*** RECORDED DATA
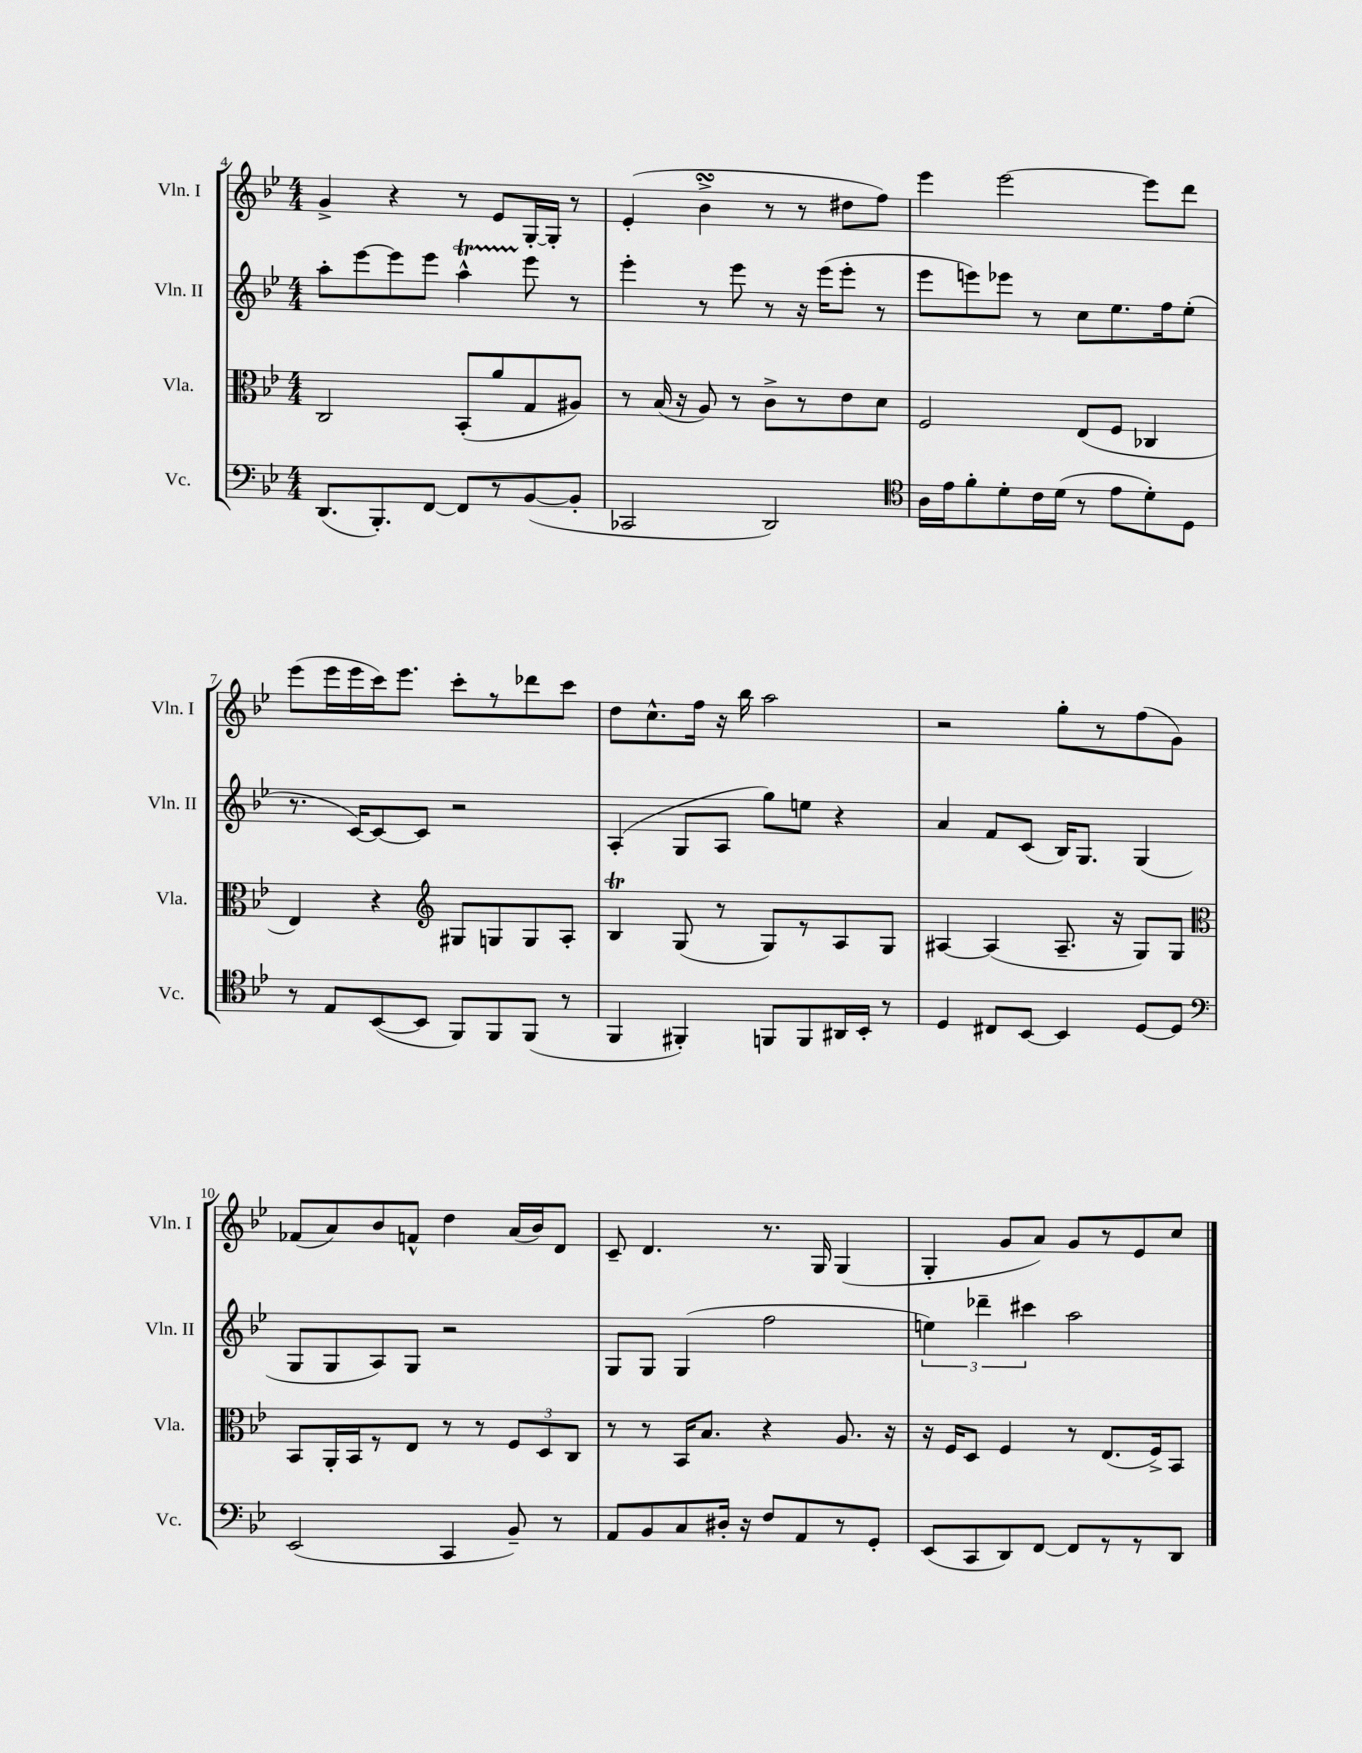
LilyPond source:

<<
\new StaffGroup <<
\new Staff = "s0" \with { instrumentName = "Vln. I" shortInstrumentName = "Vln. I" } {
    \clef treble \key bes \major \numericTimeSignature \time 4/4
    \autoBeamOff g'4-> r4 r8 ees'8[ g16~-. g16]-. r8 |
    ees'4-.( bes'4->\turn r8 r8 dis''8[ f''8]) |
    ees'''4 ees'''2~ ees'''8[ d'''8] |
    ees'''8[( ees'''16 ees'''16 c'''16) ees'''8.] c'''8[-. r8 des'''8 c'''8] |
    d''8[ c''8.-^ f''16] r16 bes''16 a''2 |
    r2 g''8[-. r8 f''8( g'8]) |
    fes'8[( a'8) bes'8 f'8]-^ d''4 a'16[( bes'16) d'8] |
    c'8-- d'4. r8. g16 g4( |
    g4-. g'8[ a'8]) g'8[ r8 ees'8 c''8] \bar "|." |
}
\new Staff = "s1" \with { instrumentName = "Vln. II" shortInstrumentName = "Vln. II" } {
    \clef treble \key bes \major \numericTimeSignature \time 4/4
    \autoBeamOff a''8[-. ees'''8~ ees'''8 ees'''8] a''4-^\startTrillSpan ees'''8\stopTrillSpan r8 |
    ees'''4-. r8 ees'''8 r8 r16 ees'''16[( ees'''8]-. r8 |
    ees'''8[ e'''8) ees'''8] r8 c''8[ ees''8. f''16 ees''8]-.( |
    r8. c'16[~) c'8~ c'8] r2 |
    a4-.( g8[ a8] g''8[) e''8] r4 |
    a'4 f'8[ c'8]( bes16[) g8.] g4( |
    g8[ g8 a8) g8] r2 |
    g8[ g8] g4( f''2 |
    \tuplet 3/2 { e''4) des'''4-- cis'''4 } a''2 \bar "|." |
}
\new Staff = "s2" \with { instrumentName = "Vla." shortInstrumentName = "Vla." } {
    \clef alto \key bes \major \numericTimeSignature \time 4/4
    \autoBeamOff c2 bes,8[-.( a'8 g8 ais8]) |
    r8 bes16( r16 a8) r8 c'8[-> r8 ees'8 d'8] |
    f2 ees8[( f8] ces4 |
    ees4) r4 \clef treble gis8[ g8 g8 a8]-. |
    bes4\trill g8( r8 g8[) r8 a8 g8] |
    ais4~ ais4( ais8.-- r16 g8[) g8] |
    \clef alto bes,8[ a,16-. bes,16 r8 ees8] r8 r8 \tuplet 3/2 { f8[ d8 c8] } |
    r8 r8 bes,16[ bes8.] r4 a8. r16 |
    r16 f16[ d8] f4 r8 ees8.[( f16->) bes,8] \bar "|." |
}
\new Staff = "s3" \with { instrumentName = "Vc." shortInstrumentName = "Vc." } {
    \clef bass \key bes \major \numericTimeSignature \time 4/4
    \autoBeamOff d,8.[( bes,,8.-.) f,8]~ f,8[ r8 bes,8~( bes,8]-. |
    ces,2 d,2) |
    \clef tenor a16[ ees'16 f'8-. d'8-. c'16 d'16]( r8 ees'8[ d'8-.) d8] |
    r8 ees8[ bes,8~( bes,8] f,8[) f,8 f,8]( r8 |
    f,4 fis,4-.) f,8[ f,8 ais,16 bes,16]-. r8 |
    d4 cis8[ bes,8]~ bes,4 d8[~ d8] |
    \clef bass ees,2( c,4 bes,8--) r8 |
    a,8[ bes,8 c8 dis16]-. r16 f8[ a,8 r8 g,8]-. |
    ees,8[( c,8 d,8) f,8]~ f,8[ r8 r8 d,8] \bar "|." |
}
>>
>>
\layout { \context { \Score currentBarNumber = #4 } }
******
■ GIVEN PROBLEM:
How many lines of the listing contain the string "autoBeamOff"? Reply with the number only.

■ RESULT FOR THIS EXERCISE:
4